** TRY IT **
Go through the entries below and tally the lines containing the string "first"; report only the tally.

** TASK INPUTS **
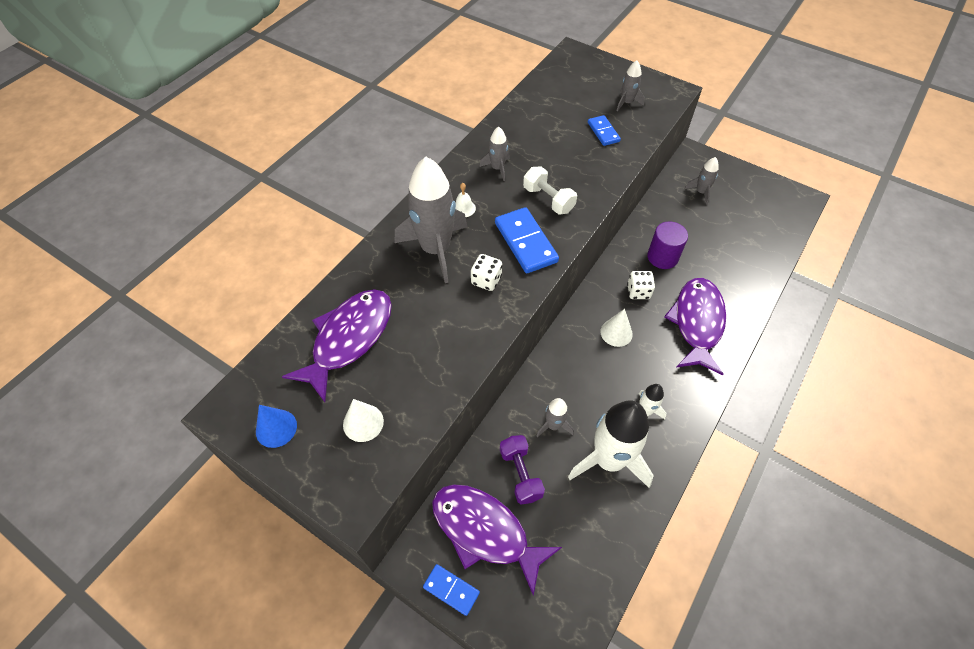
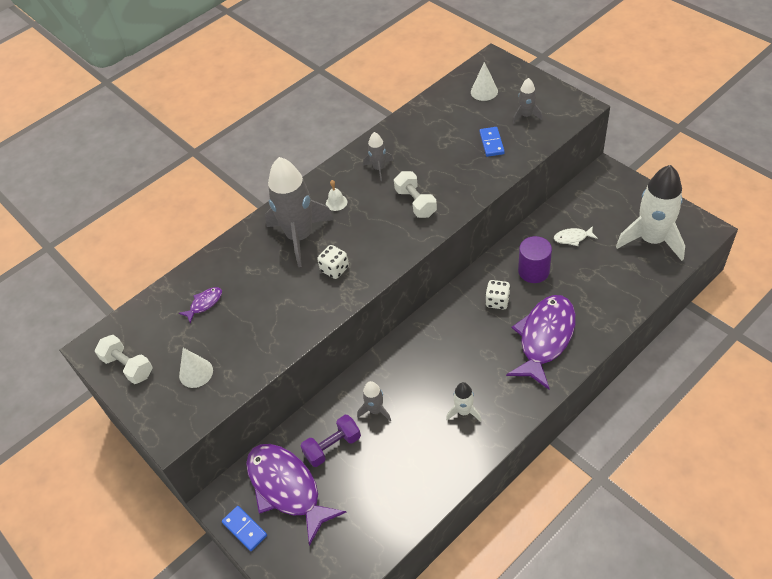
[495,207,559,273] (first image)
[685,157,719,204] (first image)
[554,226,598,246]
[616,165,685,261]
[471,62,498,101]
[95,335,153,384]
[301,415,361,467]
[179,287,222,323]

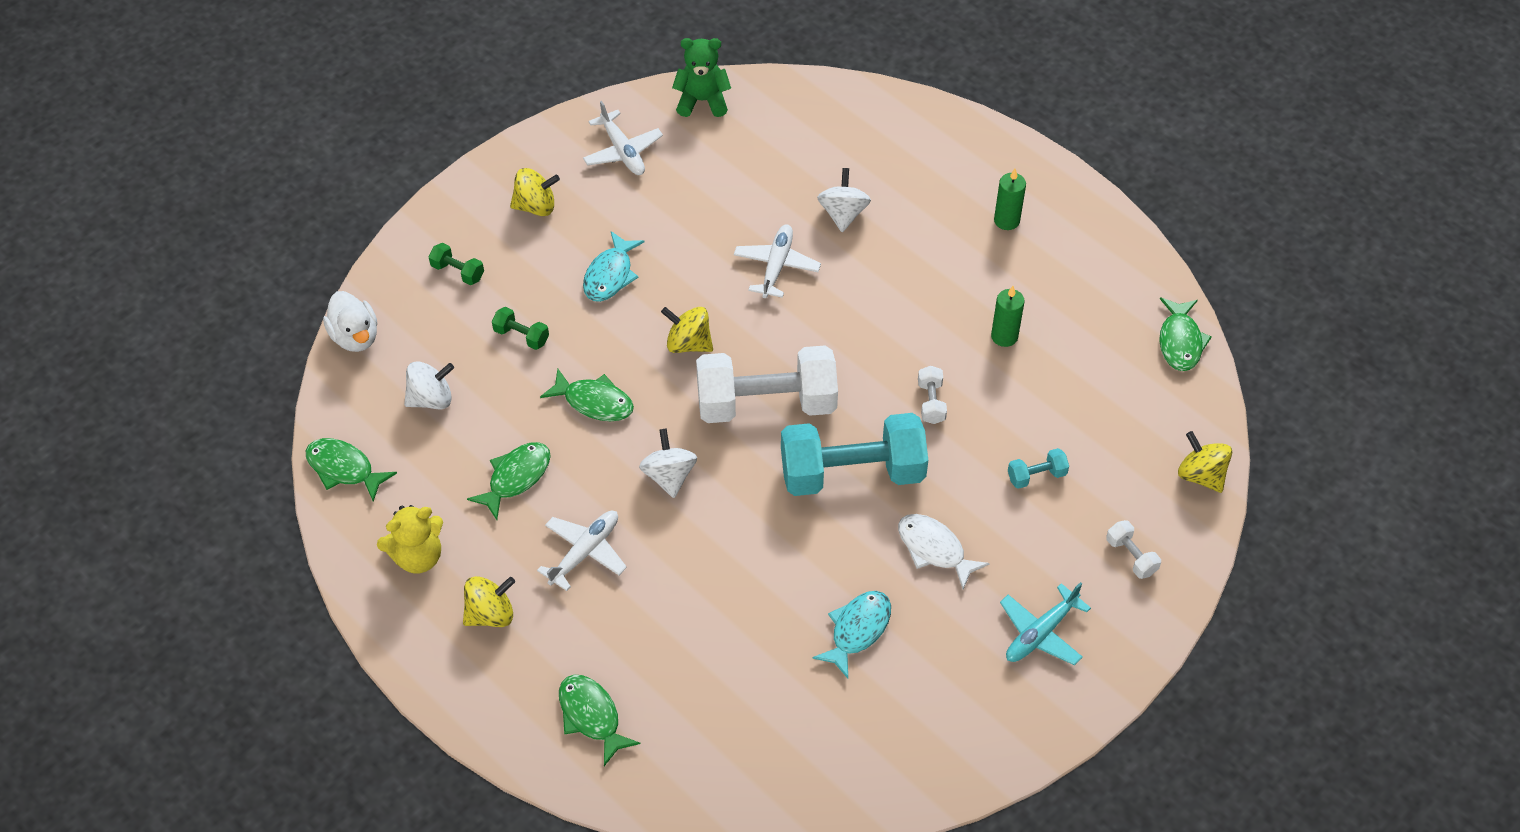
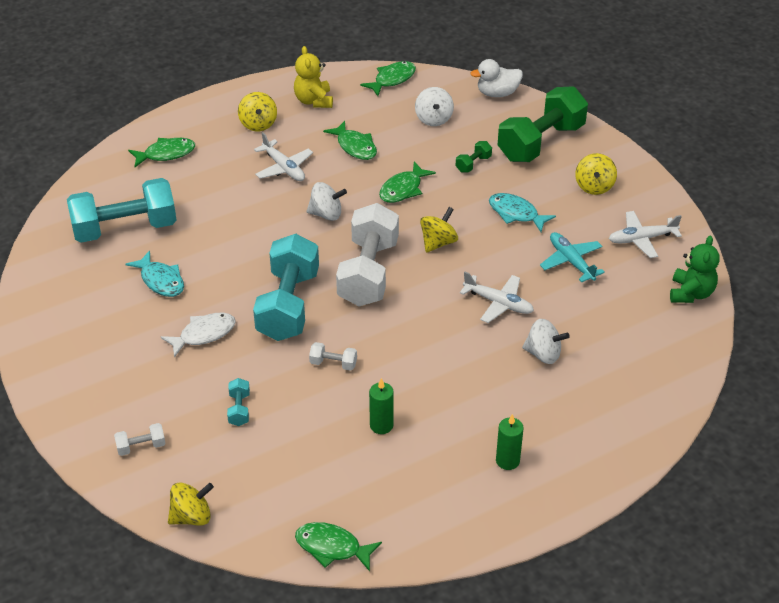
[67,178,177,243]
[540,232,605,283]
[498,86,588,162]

...

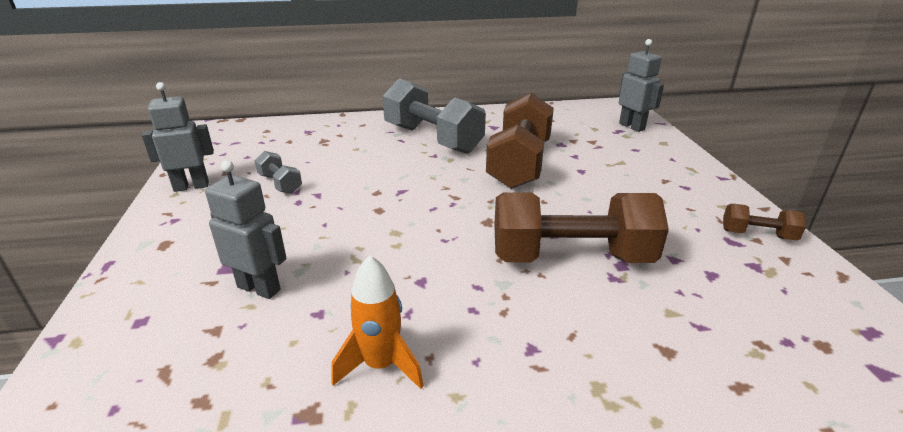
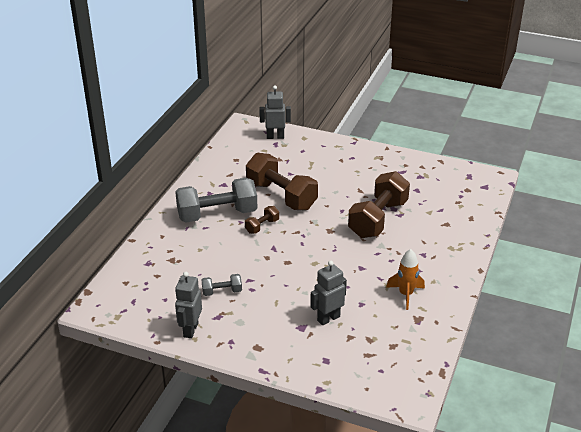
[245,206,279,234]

** RESPONSE AREA **
2